__TASK GOAL__
Filter the records for "móvil" and keep each line that has it.

__DATA EXCERPTS__
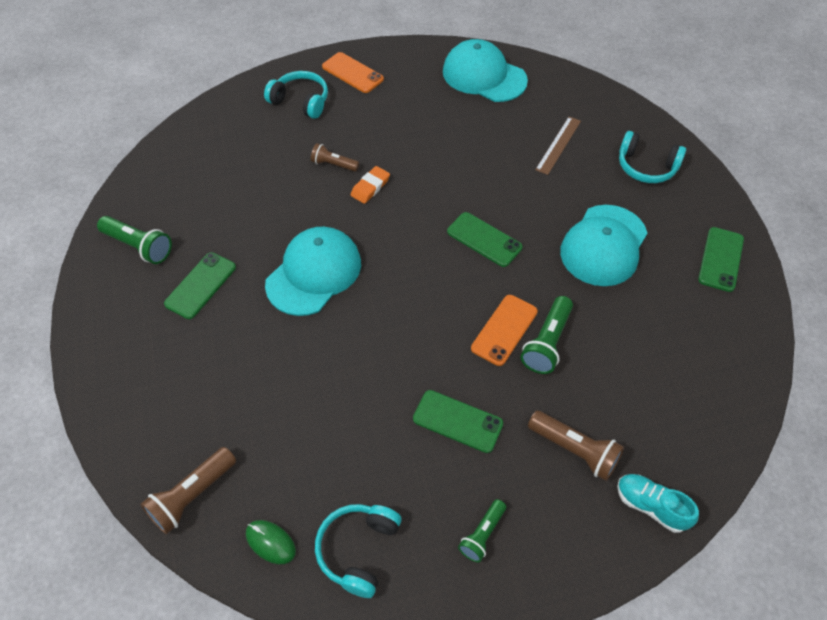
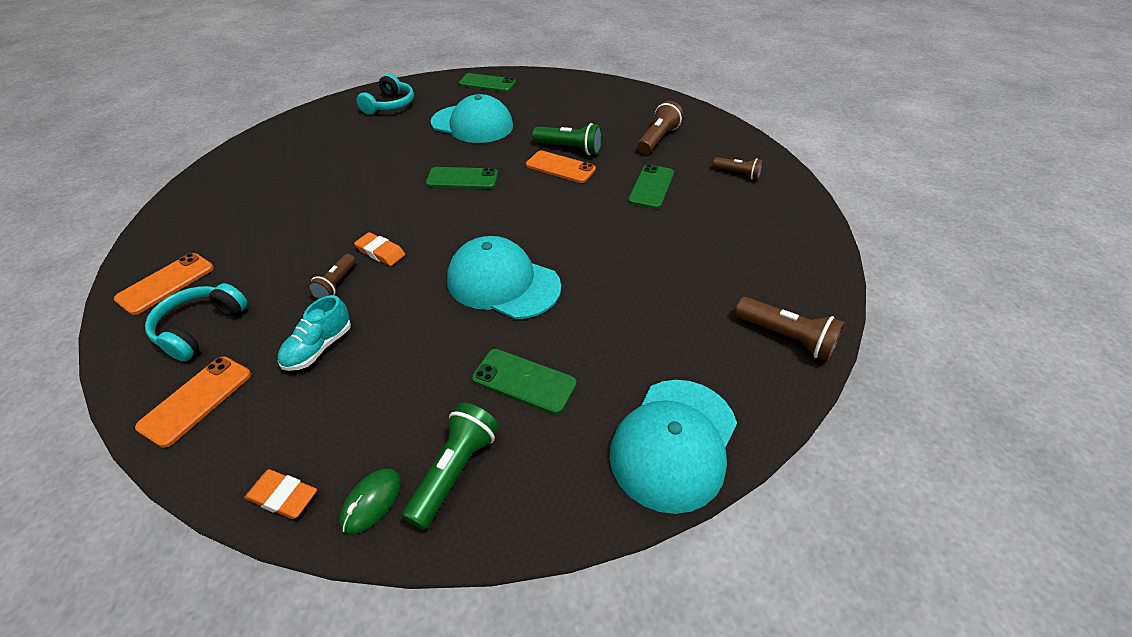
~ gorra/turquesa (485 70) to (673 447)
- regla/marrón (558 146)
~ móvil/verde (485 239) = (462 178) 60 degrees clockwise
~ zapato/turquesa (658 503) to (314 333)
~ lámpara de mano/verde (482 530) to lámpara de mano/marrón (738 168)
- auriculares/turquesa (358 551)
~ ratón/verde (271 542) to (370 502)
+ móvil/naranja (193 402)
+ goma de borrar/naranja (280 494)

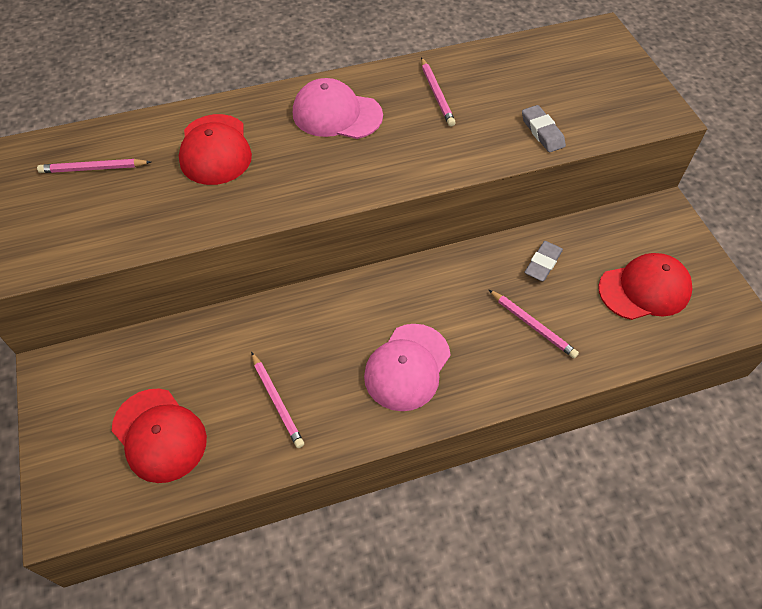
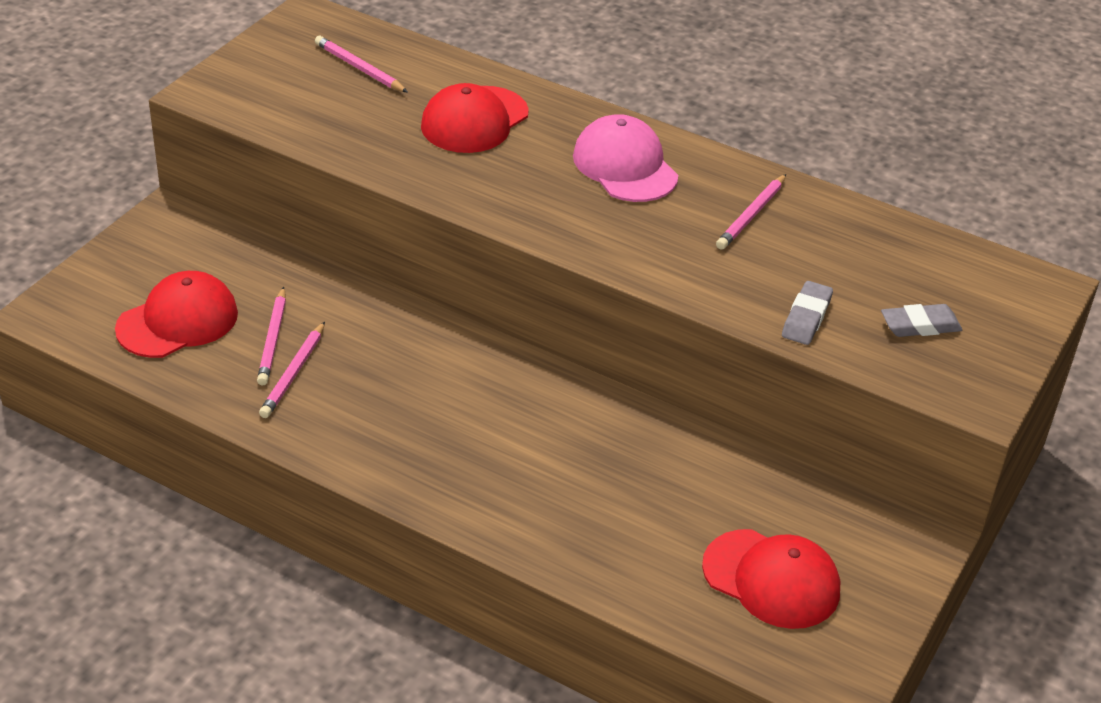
~ goma de borrar/gris (543 261) to (921 320)
~ lápiz/rosa (534 324) to (271 336)
- gorra/rosa (407 367)
~ gorra/rojo (159 436) = (176 314) 135 degrees counterclockwise

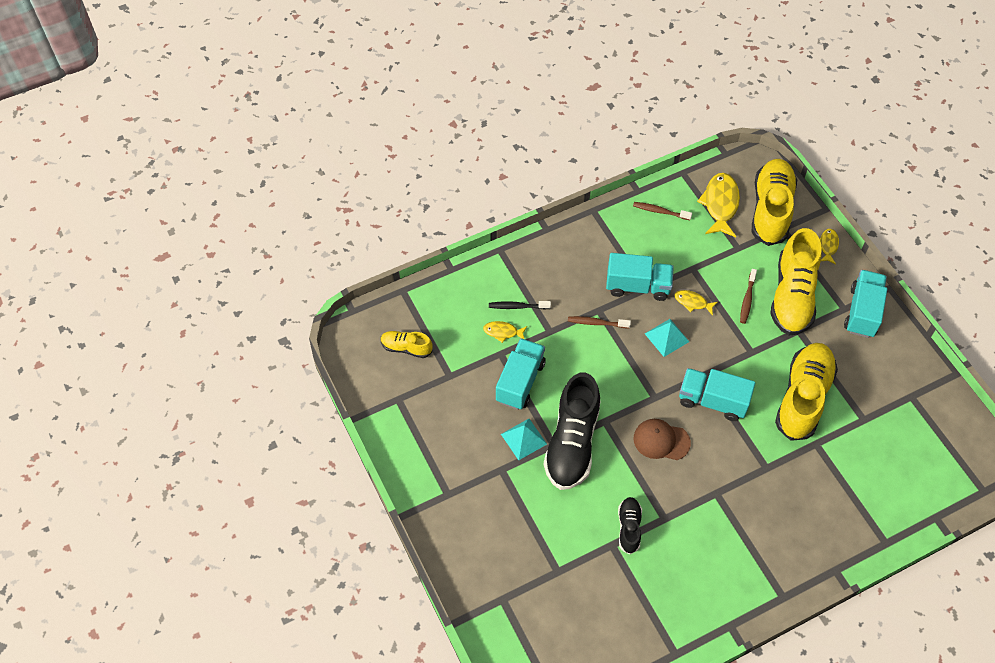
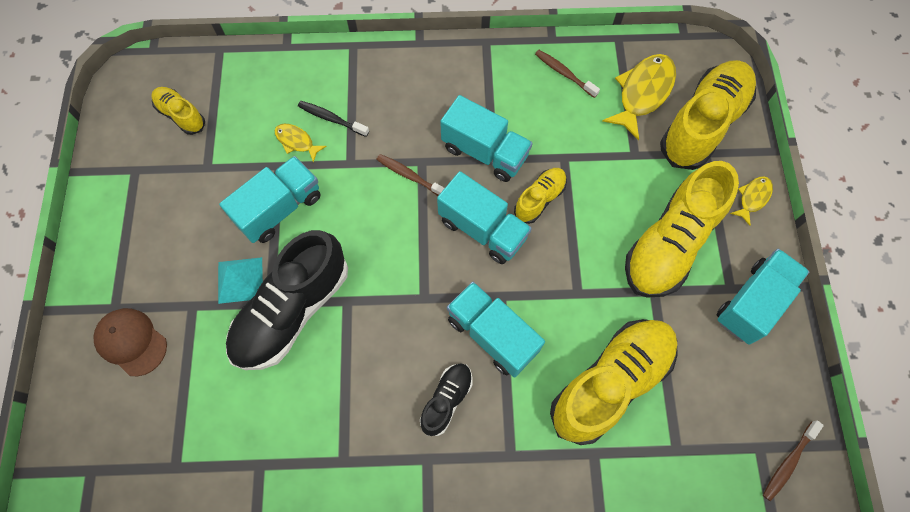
~ cepillo de dientes/marrón (748 296) to (793 460)
~ pez/amarillo (696 303) to zapato/amarillo (540 196)
~ pirámide/turquesa (667 338) to camión/turquesa (484 217)
~ gorra/marrón (662 439) to (130 342)
~ zapato/negro (630 525) to (446 399)

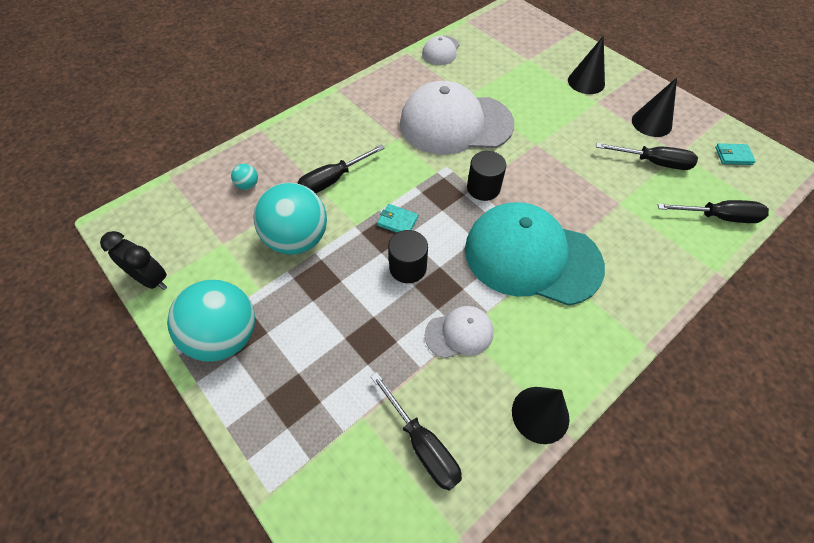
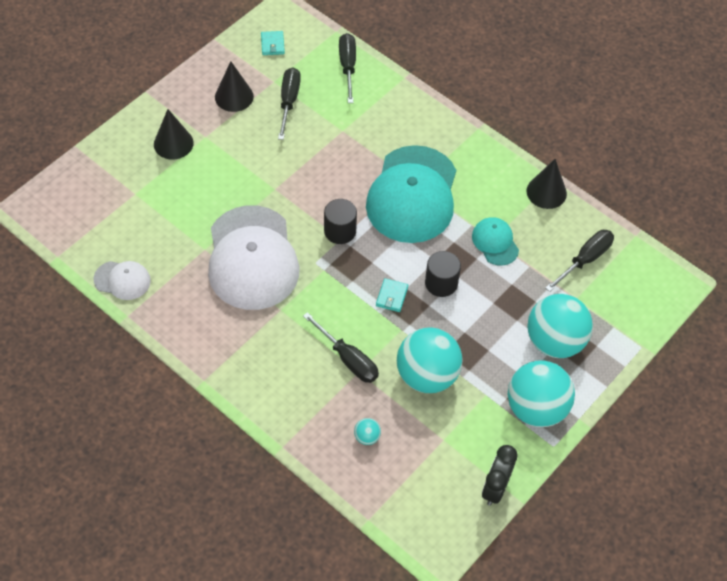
~ gorra/blanco (459 332) to gorra/turquesa (495 241)
+ pelota/turquesa (560 326)

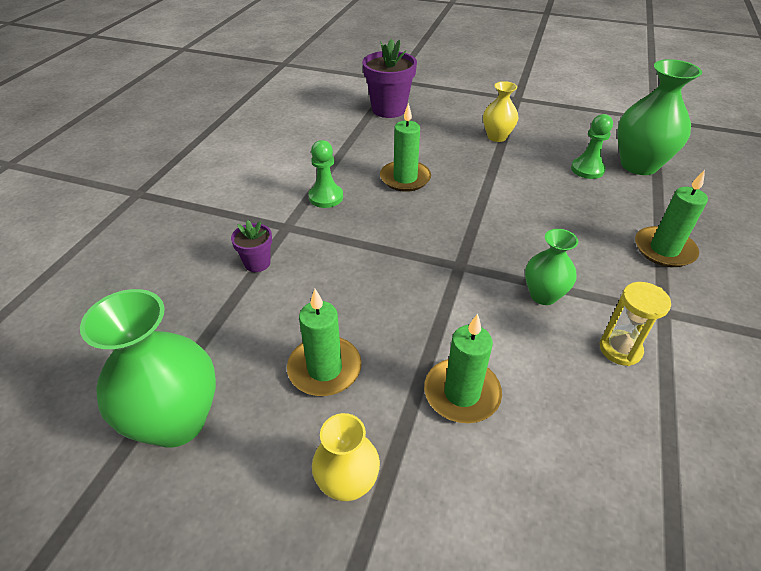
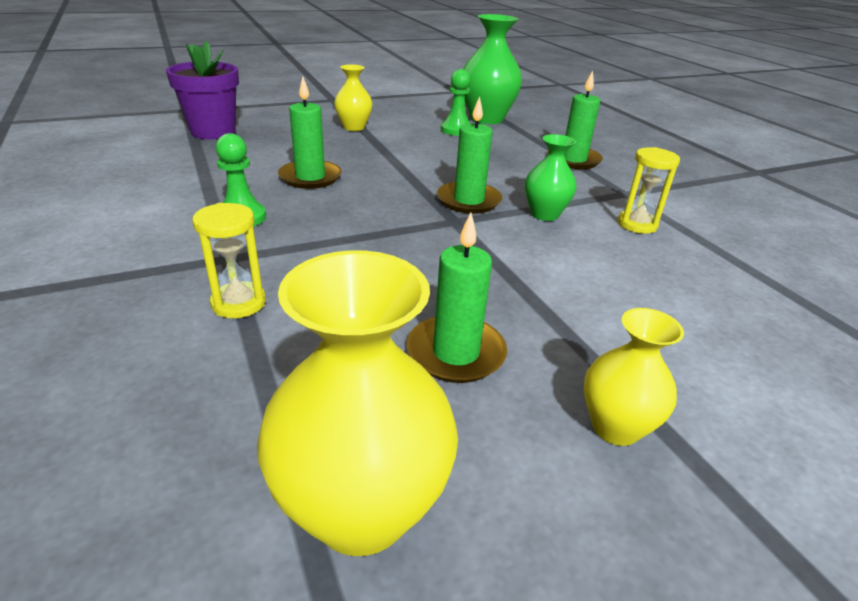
~ maceta/morado (251 246) to reloj de arena/amarillo (229 260)
~ florero/verde (148 368) to florero/amarillo (357 403)
~ vela/verde (463 368) to (469 155)

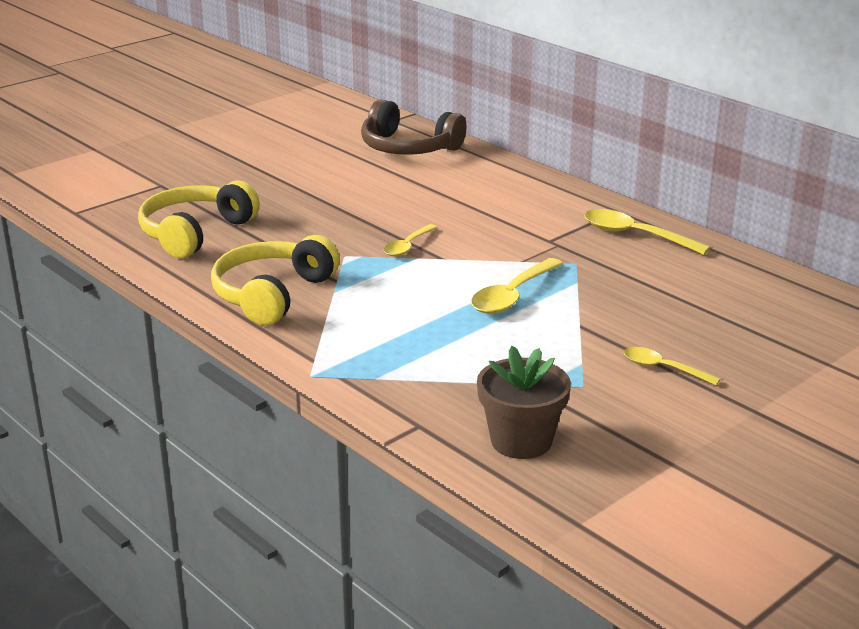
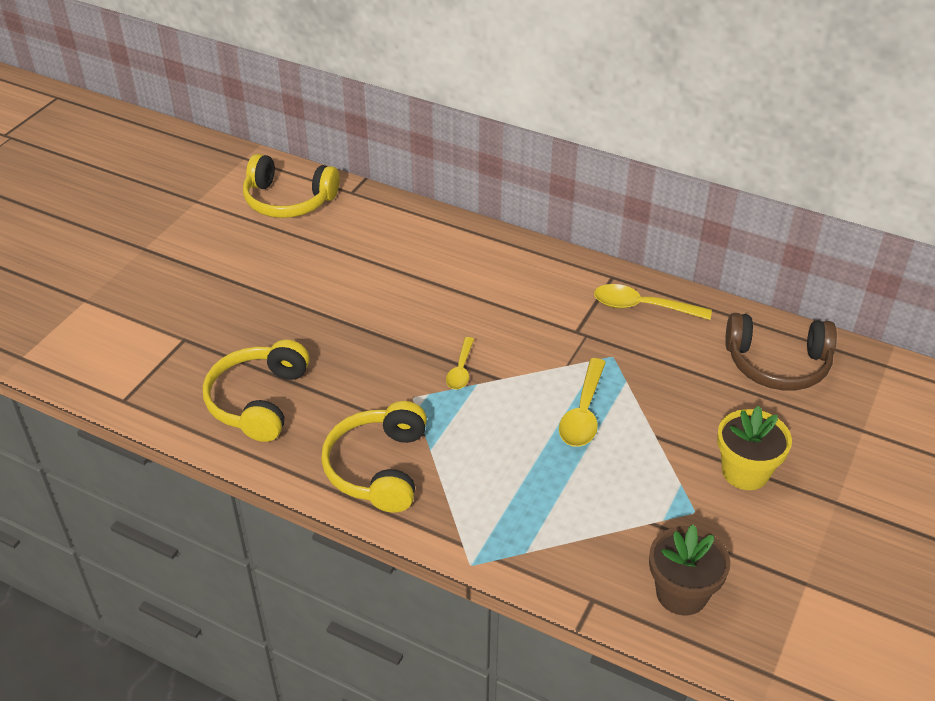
~ auriculares/marrón (413 127) to (781 351)
~ cuchara/amarillo (672 366) to maceta/amarillo (754 448)
+ auriculares/amarillo (291 186)

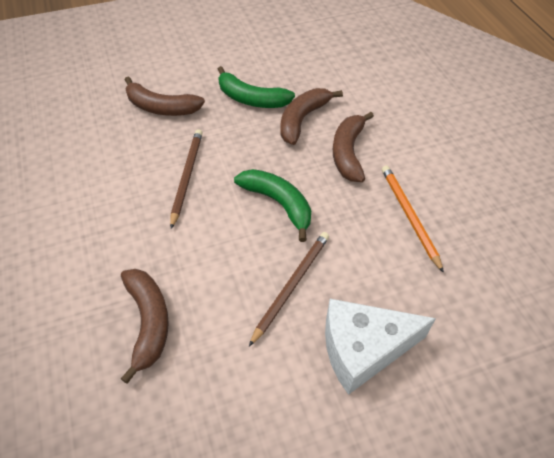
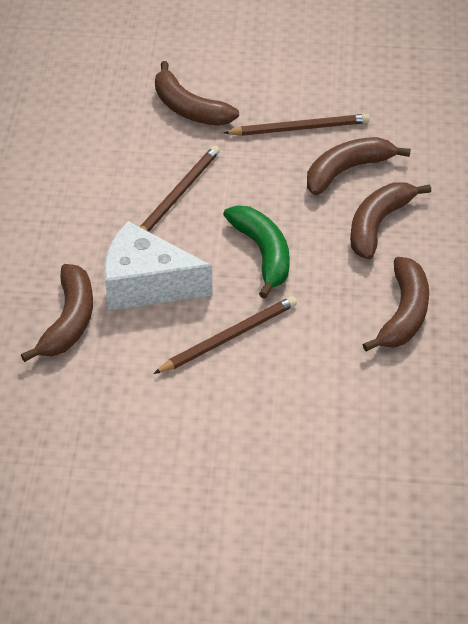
~ plátano/verde (256 87) to lápiz/marrón (297 125)
~ lápiz/naranja (413 219) to plátano/marrón (395 304)
~ queso/blanco (380 347) to (158 266)

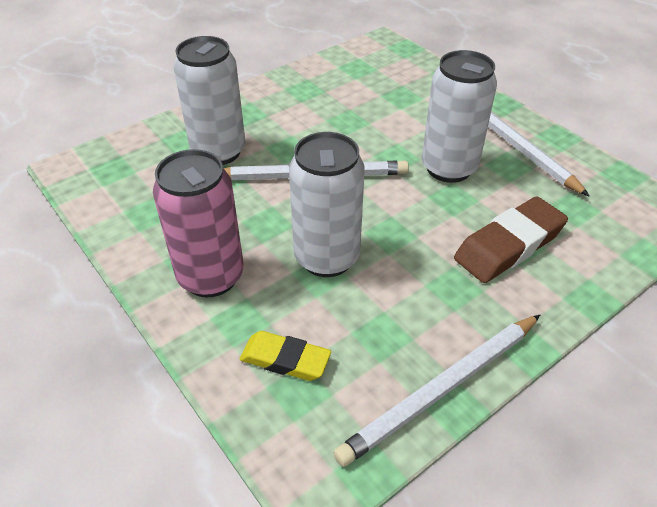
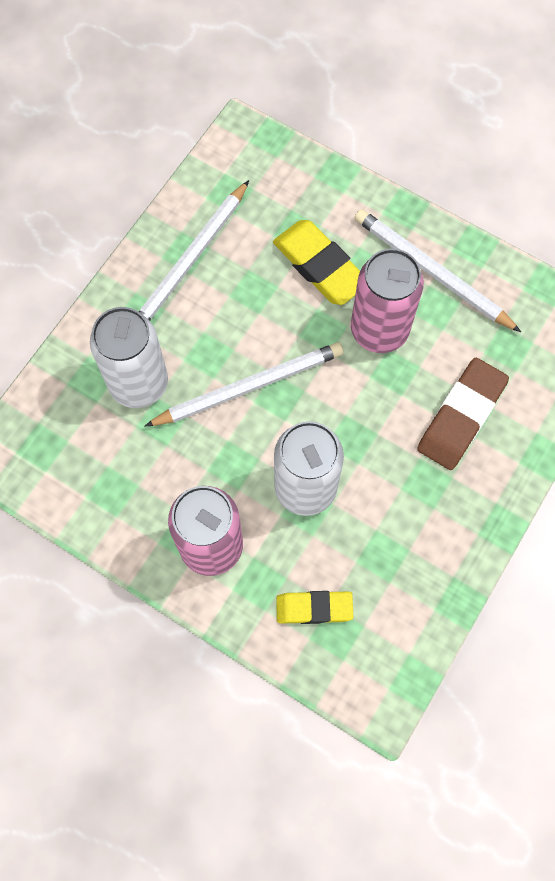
~ lata/blanco (459 116) to lata/rosa (387 300)
~ lápiz/blanco (436 391) to (194 250)
+ goma de borrar/amarillo (316 262)

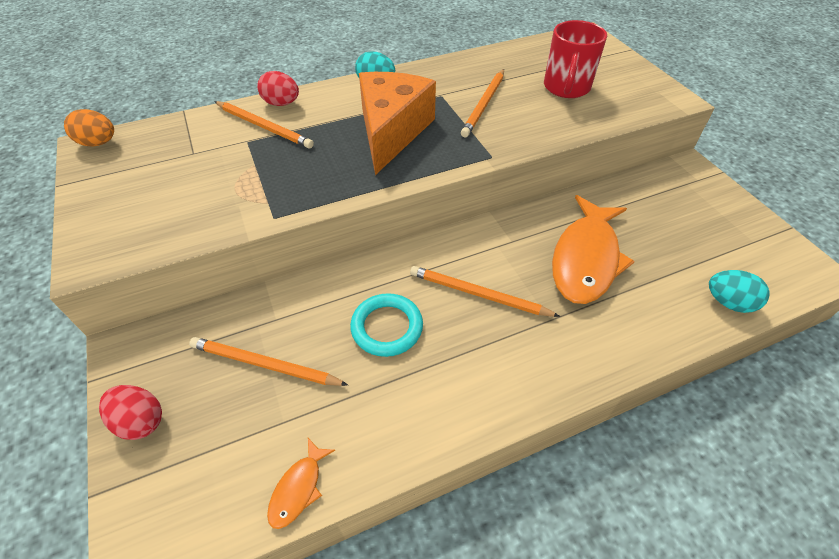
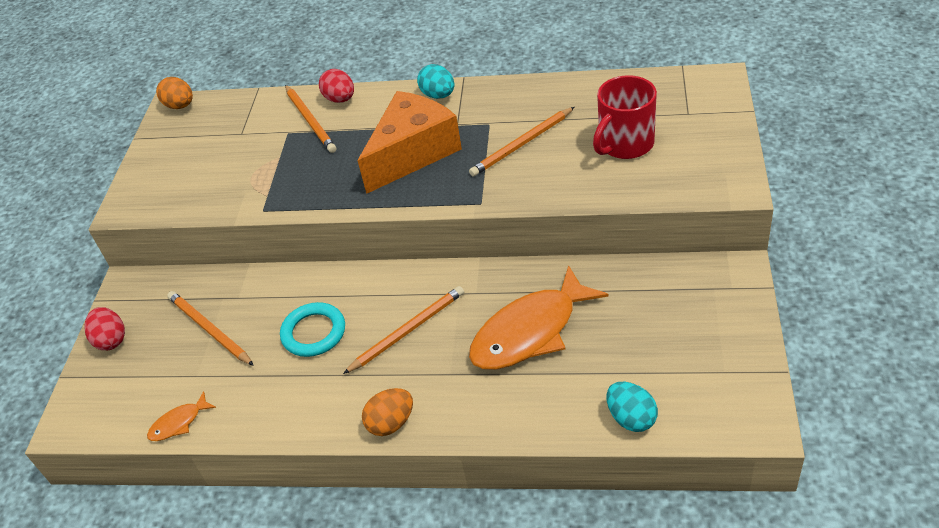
~ lápiz/naranja (485 291) = (403 330) 90 degrees clockwise
+ huevo/naranja (387 412)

__TASK OUTPUT__
~ móvil/verde (485 239) = (462 178) 60 degrees clockwise
+ móvil/naranja (193 402)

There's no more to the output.